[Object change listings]
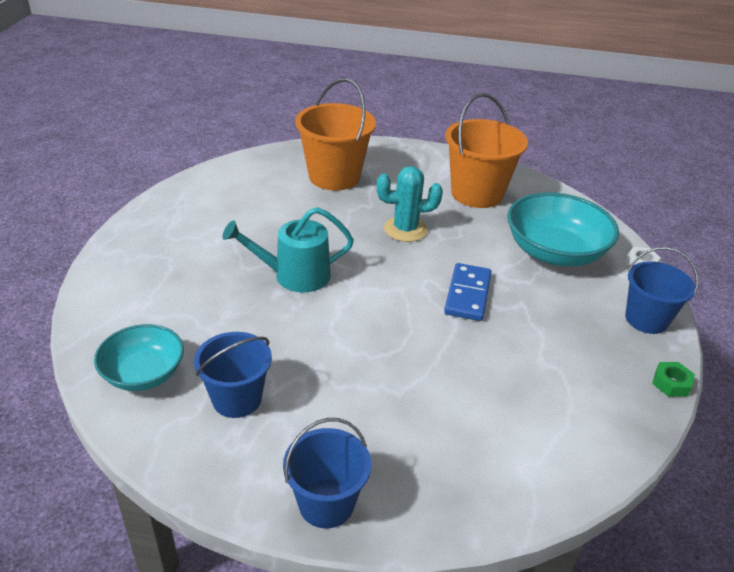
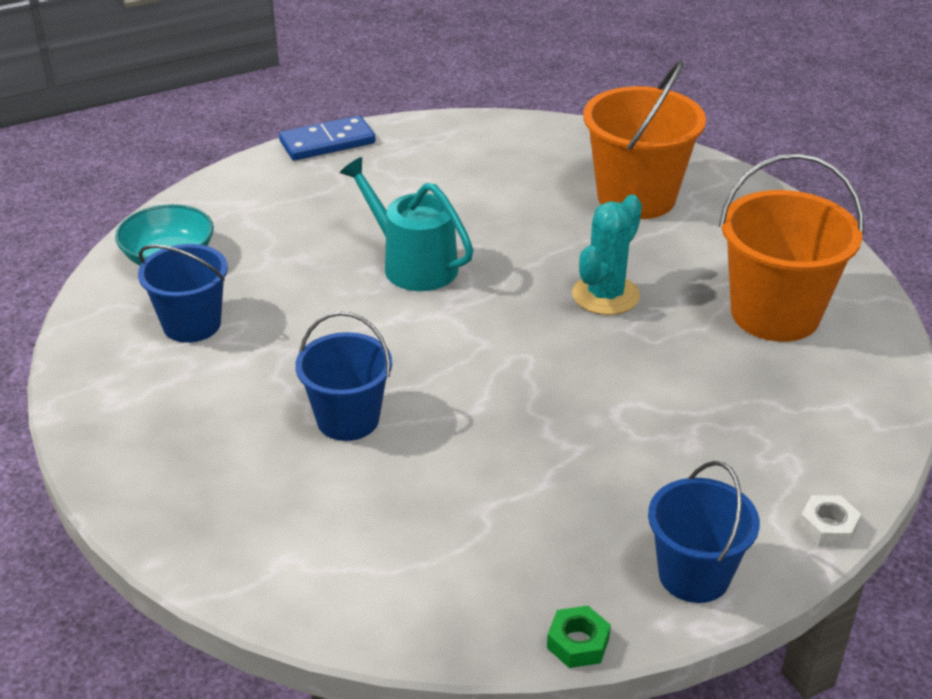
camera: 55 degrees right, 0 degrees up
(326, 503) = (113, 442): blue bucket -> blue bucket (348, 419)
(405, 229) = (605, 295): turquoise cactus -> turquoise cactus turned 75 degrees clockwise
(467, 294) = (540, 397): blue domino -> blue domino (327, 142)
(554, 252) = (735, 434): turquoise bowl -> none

* Work instructions:
Wherever the string "blue" appears in the entries above, list that line.

* Output for this task:
(326, 503) = (113, 442): blue bucket -> blue bucket (348, 419)
(467, 294) = (540, 397): blue domino -> blue domino (327, 142)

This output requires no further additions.